• _TASK ITEM_: Write out exactly the lines below that run from the one containing "yellow goblet: 0 -> 2" through the one containing "yellow cup: 3 -> 4", both included, with no other lines.

• _DATA UNDER STUDY_:
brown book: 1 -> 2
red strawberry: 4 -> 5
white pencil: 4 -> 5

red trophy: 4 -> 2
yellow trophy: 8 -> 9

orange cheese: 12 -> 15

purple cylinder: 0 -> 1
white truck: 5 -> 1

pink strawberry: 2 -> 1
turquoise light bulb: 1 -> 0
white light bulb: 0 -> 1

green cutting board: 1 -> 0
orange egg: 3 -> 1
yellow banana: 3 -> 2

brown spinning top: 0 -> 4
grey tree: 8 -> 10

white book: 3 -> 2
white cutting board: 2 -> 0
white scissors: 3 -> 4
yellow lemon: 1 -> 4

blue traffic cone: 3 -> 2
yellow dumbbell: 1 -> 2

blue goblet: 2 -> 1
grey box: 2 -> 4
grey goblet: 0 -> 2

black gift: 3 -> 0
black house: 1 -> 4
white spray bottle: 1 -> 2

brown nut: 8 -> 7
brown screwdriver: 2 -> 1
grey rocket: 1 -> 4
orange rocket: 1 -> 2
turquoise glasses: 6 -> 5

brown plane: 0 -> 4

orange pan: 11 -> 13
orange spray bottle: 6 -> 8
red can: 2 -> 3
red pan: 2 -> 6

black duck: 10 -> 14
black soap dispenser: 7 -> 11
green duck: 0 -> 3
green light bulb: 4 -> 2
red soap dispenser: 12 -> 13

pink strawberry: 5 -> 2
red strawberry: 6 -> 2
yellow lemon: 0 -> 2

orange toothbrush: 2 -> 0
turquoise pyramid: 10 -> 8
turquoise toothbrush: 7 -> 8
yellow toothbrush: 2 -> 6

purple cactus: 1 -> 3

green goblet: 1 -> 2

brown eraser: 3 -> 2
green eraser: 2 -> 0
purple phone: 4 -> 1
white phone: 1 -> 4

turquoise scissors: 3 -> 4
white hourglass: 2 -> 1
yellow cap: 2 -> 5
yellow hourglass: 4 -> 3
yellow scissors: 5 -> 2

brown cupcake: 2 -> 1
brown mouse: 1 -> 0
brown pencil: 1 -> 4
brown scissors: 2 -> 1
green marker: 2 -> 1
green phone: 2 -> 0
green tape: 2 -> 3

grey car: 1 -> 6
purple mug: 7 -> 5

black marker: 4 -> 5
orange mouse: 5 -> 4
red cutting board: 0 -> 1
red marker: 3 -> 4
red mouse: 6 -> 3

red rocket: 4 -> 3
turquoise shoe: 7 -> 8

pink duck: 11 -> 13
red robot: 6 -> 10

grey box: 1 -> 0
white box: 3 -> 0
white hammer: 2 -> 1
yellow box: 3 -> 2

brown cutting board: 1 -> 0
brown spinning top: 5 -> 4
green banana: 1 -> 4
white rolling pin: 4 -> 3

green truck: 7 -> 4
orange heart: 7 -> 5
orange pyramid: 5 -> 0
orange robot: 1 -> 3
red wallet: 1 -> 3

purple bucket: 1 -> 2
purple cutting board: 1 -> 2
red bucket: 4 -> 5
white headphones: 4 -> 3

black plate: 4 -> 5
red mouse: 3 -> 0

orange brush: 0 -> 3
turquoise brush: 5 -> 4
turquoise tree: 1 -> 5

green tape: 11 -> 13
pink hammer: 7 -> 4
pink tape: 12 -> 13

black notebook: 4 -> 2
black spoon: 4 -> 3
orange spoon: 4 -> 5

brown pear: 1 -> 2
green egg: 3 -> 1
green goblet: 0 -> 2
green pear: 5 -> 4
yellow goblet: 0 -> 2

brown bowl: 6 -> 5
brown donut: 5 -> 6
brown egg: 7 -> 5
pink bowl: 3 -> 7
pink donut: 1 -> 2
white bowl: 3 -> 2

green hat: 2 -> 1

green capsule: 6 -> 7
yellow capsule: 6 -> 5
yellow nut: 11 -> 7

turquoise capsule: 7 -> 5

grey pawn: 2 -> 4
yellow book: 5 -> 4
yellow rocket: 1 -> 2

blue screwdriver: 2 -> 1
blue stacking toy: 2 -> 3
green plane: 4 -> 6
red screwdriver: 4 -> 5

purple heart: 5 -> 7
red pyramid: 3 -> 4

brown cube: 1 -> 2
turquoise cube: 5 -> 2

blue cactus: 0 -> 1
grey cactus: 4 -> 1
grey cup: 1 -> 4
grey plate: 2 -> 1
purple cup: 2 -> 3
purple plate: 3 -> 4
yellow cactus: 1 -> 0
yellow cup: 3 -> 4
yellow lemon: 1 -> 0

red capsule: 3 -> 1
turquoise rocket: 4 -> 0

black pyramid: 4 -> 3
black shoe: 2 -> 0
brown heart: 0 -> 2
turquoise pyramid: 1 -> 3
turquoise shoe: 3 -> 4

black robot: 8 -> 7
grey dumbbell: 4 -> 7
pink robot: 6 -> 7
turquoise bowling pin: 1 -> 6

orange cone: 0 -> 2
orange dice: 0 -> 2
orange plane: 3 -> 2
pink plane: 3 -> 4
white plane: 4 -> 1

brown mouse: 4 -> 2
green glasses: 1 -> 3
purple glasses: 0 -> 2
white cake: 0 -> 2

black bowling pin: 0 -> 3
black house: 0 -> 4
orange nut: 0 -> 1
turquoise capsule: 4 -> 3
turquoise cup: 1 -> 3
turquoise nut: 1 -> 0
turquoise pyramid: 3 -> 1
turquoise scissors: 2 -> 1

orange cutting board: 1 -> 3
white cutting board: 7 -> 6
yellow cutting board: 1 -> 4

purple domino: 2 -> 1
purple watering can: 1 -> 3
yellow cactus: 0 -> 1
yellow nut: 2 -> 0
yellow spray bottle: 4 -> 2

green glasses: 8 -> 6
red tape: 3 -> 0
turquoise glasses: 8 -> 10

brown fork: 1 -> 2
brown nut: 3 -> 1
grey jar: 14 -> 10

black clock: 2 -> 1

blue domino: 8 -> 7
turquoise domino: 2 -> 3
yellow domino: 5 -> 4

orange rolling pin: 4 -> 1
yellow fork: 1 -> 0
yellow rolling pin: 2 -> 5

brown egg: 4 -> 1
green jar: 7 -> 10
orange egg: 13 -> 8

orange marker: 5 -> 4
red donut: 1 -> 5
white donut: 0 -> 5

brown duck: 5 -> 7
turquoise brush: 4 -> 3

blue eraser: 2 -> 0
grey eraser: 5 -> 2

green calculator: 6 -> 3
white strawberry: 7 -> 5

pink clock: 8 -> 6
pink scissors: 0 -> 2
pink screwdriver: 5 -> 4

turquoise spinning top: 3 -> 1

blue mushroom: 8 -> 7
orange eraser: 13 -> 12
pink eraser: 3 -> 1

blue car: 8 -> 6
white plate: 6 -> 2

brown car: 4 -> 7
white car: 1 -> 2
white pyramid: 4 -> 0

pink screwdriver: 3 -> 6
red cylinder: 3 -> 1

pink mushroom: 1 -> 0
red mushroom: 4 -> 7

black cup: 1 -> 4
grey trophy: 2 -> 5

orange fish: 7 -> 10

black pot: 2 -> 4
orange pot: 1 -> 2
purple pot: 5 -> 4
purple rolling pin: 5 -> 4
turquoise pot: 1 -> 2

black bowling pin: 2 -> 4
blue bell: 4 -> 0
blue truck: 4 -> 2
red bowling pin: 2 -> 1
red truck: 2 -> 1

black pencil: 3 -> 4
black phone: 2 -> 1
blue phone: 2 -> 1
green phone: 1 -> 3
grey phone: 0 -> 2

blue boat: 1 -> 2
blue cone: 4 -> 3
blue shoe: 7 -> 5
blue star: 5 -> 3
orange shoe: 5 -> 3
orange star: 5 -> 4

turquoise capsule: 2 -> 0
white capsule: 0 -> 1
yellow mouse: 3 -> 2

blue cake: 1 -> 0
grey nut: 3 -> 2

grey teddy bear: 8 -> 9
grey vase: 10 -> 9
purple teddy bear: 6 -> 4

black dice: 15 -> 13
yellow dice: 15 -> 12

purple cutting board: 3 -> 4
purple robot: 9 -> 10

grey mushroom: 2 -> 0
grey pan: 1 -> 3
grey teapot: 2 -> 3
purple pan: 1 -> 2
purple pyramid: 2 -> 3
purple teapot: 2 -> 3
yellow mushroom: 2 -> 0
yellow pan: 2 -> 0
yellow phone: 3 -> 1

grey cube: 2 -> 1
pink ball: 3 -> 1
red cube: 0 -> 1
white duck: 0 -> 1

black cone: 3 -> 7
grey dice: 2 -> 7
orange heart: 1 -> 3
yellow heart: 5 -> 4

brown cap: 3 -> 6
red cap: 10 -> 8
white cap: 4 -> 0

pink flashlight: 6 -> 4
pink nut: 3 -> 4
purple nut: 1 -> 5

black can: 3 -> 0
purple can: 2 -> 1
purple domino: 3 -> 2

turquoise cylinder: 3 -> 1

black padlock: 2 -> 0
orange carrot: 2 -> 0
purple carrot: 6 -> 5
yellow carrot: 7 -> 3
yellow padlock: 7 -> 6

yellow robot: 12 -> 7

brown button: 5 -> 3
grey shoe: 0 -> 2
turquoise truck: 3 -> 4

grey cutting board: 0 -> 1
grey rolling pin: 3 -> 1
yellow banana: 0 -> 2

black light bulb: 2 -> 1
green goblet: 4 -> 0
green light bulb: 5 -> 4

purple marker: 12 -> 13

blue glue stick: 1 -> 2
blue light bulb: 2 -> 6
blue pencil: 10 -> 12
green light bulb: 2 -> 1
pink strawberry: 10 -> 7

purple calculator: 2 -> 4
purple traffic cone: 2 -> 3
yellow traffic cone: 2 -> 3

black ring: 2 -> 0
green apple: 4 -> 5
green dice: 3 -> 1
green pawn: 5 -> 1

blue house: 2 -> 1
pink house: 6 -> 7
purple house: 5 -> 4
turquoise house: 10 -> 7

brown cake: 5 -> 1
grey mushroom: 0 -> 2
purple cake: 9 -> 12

• _SOLUTION FOR THIS EXERCISE_:
yellow goblet: 0 -> 2

brown bowl: 6 -> 5
brown donut: 5 -> 6
brown egg: 7 -> 5
pink bowl: 3 -> 7
pink donut: 1 -> 2
white bowl: 3 -> 2

green hat: 2 -> 1

green capsule: 6 -> 7
yellow capsule: 6 -> 5
yellow nut: 11 -> 7

turquoise capsule: 7 -> 5

grey pawn: 2 -> 4
yellow book: 5 -> 4
yellow rocket: 1 -> 2

blue screwdriver: 2 -> 1
blue stacking toy: 2 -> 3
green plane: 4 -> 6
red screwdriver: 4 -> 5

purple heart: 5 -> 7
red pyramid: 3 -> 4

brown cube: 1 -> 2
turquoise cube: 5 -> 2

blue cactus: 0 -> 1
grey cactus: 4 -> 1
grey cup: 1 -> 4
grey plate: 2 -> 1
purple cup: 2 -> 3
purple plate: 3 -> 4
yellow cactus: 1 -> 0
yellow cup: 3 -> 4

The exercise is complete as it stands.